"""

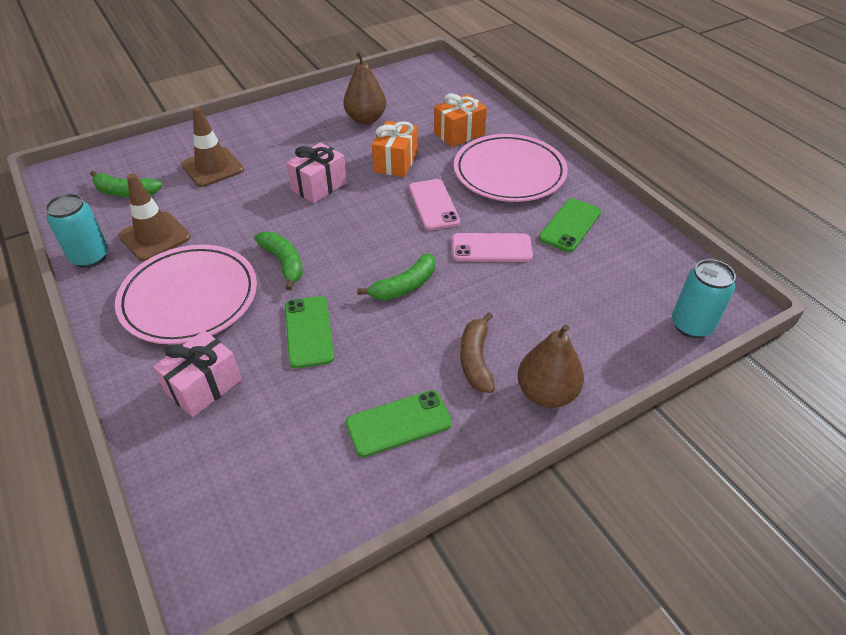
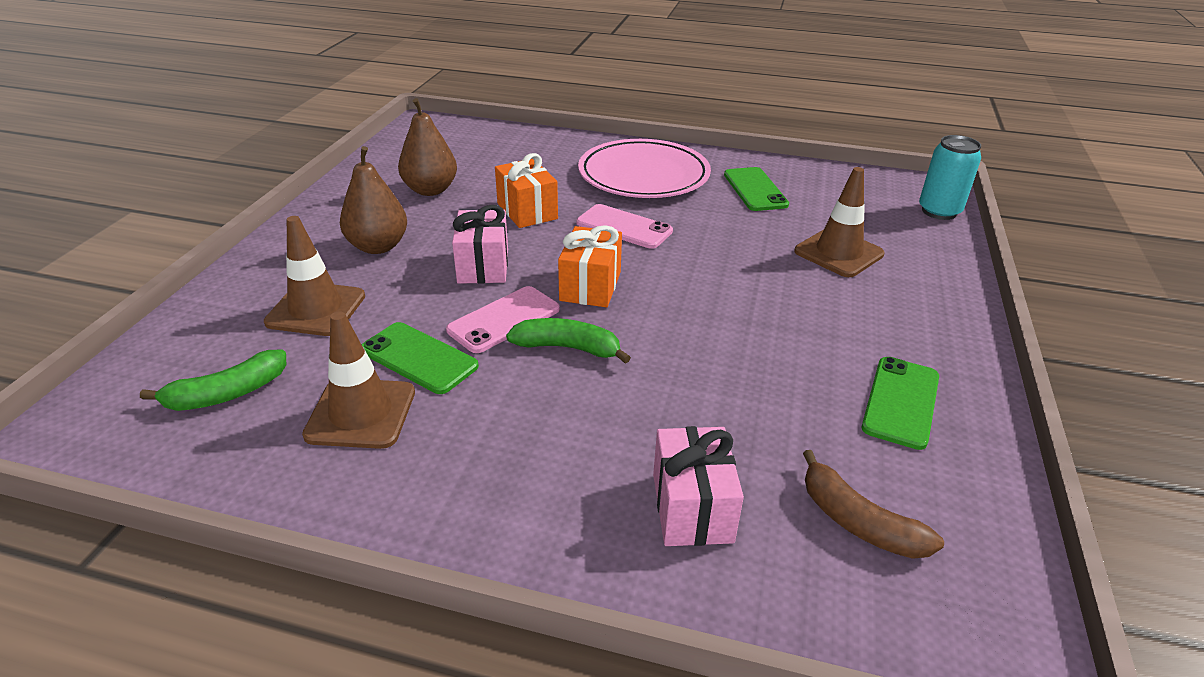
camera: 45 degrees left, 10 degrees down
(90, 257) = (301, 489): turquoise can -> none
(189, 298) = (521, 442): pink plate -> none
(308, 331) = (701, 388): green phone -> green phone (419, 358)
(404, 286) = (714, 300): green banana -> none
(459, 134) = (547, 165): orange gift -> orange gift (590, 286)
(476, 360) = (864, 317): brown banana -> brown banana (858, 522)
(491, 248) = (729, 234): pink phone -> pink phone (504, 320)
(543, 307) = (838, 253): none -> brown traffic cone
(546, 393) = (945, 308): brown pear -> brown pear (378, 246)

"""

_WORK REQUEST:_ An exact copy of the records above is needed, with the pictures removed.

_WRITTEN SOLUTION:_
camera: 45 degrees left, 10 degrees down
(90, 257) = (301, 489): turquoise can -> none
(189, 298) = (521, 442): pink plate -> none
(308, 331) = (701, 388): green phone -> green phone (419, 358)
(404, 286) = (714, 300): green banana -> none
(459, 134) = (547, 165): orange gift -> orange gift (590, 286)
(476, 360) = (864, 317): brown banana -> brown banana (858, 522)
(491, 248) = (729, 234): pink phone -> pink phone (504, 320)
(543, 307) = (838, 253): none -> brown traffic cone
(546, 393) = (945, 308): brown pear -> brown pear (378, 246)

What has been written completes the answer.